[[ Provided records, beginning ]]

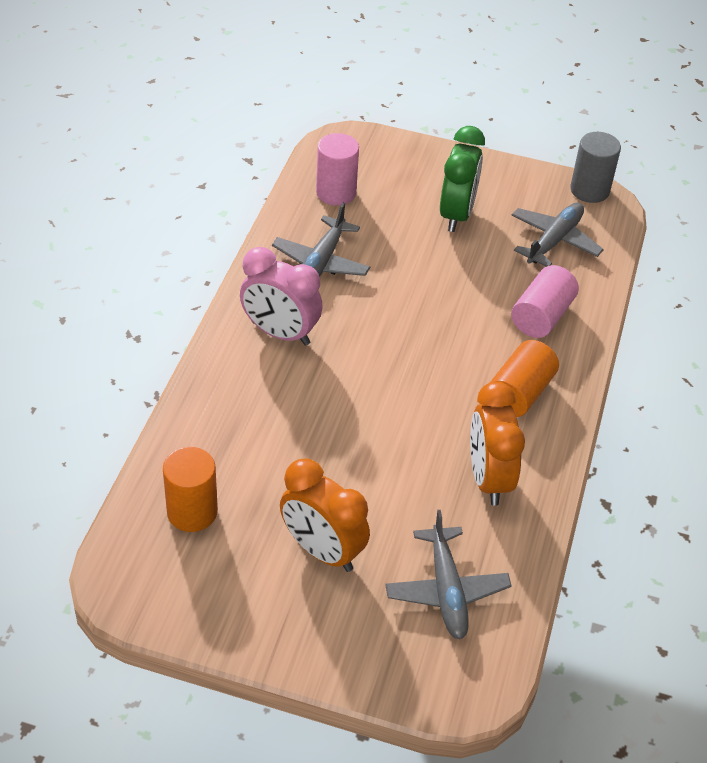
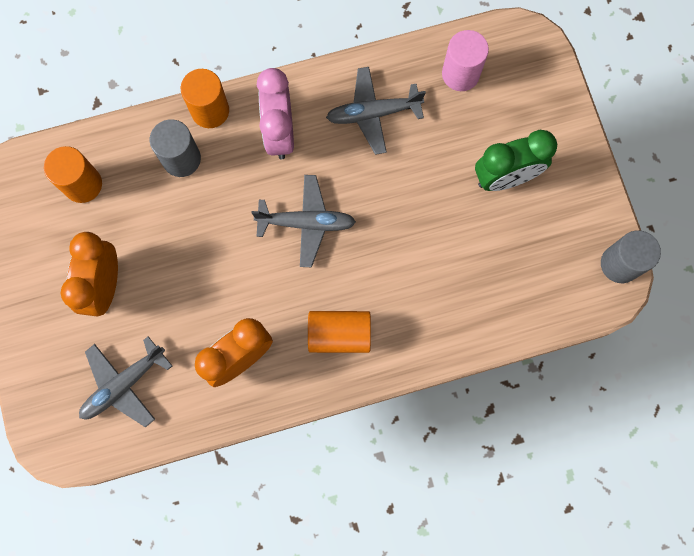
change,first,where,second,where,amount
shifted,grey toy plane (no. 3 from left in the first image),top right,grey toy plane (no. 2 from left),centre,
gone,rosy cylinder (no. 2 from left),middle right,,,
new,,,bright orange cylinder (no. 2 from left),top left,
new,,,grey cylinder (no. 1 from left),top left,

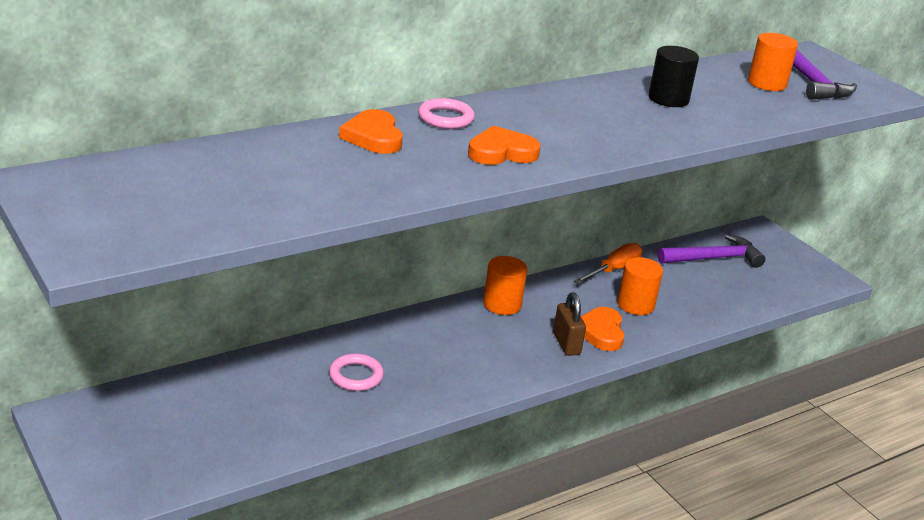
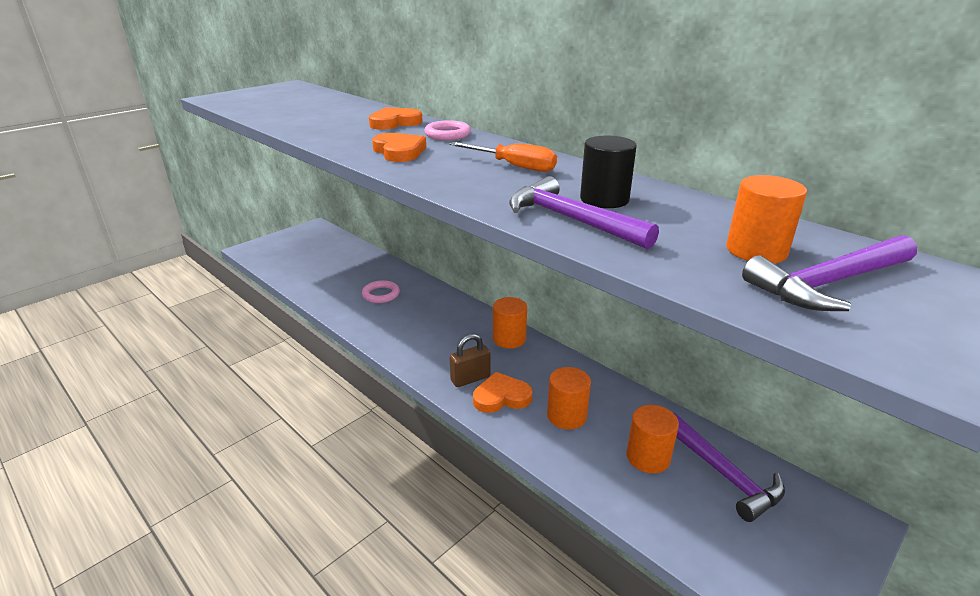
change,first,where,second,where,amount
shifted,bright orange screwdriver,centre,,top centre,
new,,,violet claw hammer (no. 1 from left),centre,
new,,,bright orange cylinder (no. 3 from left),bottom centre,

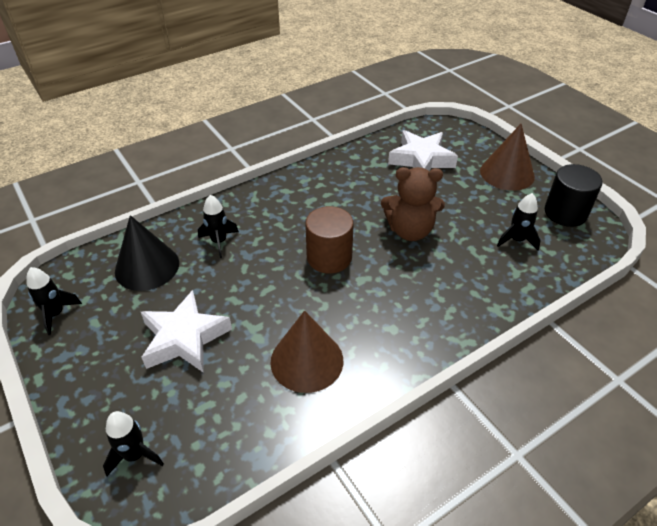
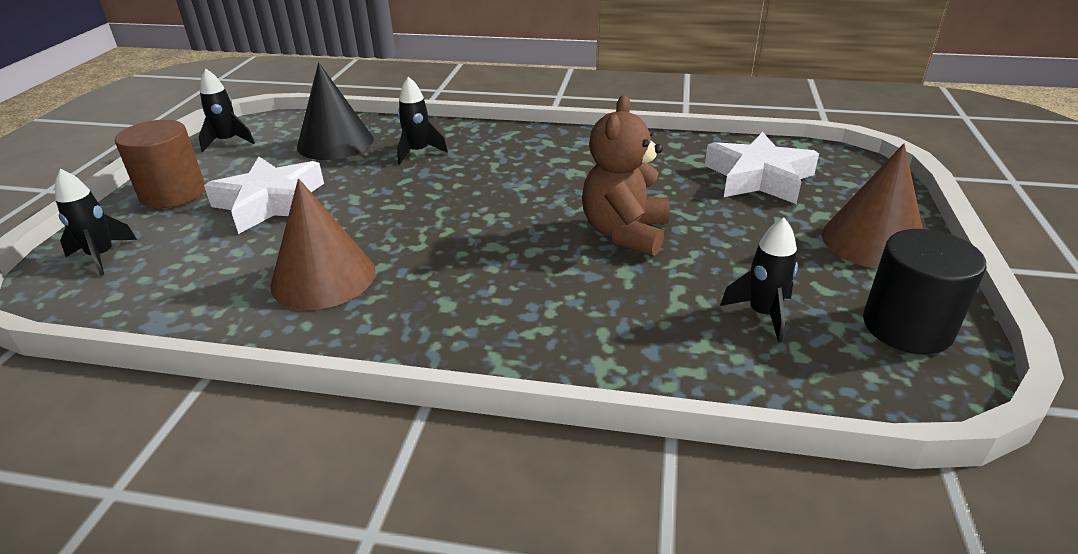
change,first,where,second,where,amount
rotated,russet teddy,centre,,top centre,60 degrees clockwise
shifted,russet cylinder,centre,,top left,

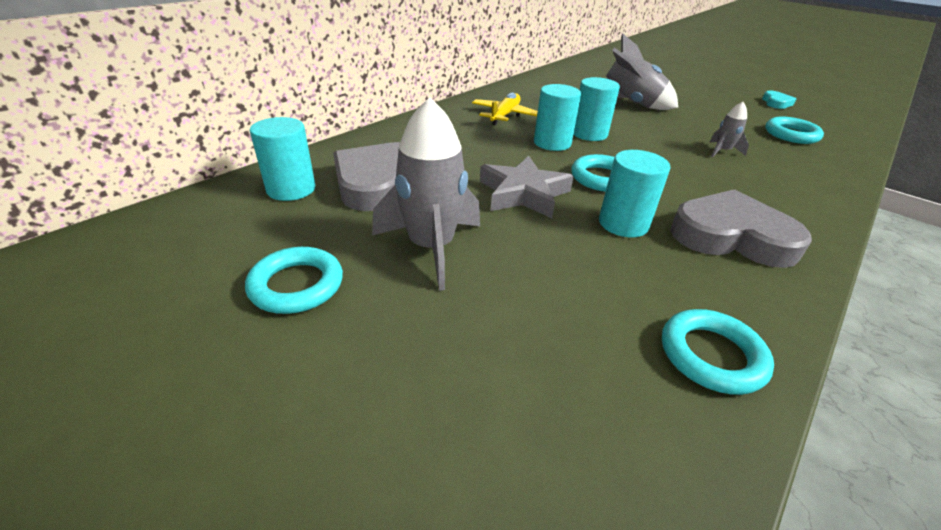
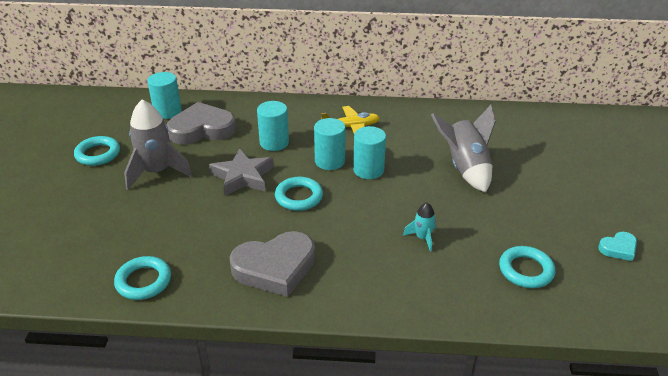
change,first,where,second,where,amount
repainted,grey toy rocket (no. 3 from left),top right,turquoise toy rocket,centre,
shifted,turquoise cylinder (no. 4 from left in the first image),middle right,turquoise cylinder (no. 2 from left),centre,
rotated,grey heart shape (no. 2 from left),middle right,,bottom centre,90 degrees clockwise

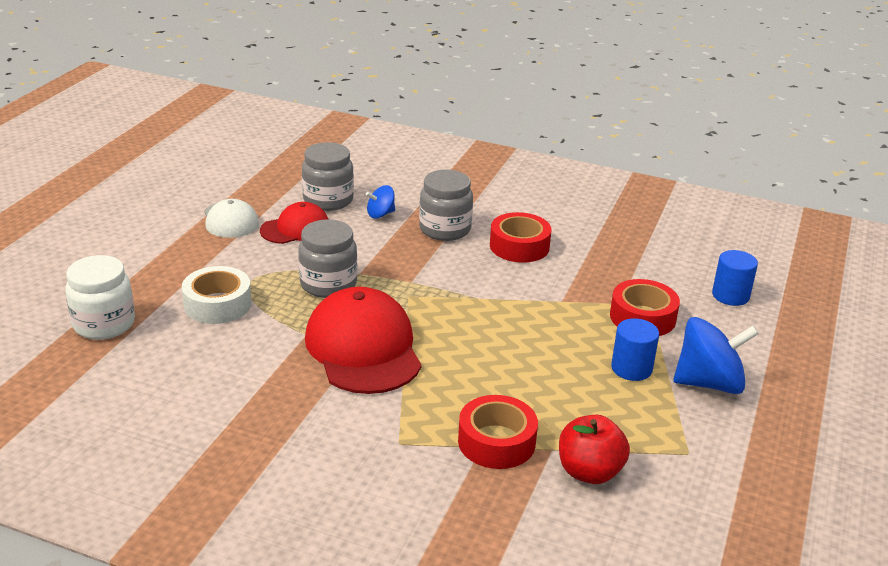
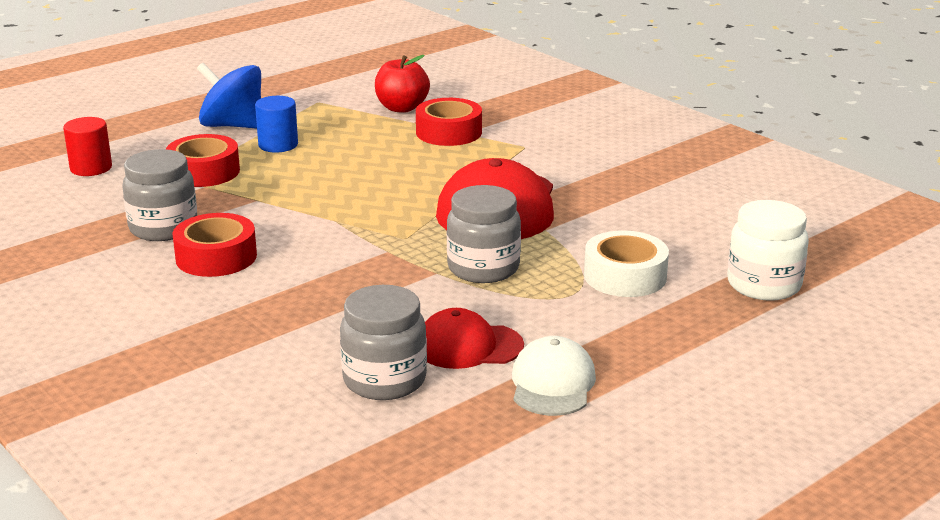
change,first,where,second,where,amount
shifted,grey preserve jar (no. 3 from left in the first image),centre,grey preserve jar (no. 1 from left),middle left,
gone,cobalt spinning top (no. 1 from left),centre,,,
repainted,cobalt cylinder (no. 2 from left),middle right,red cylinder,top left,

[[ Provided records, end ]]

* **What the task requires**:
An exact copy of the lines above between the line holding "gone,rosy cylinder (no." and the line holding "new,,,bright orange cylinder (no. 2", inclusive, is the whole answer.

* **Completed exercise**:
gone,rosy cylinder (no. 2 from left),middle right,,,
new,,,bright orange cylinder (no. 2 from left),top left,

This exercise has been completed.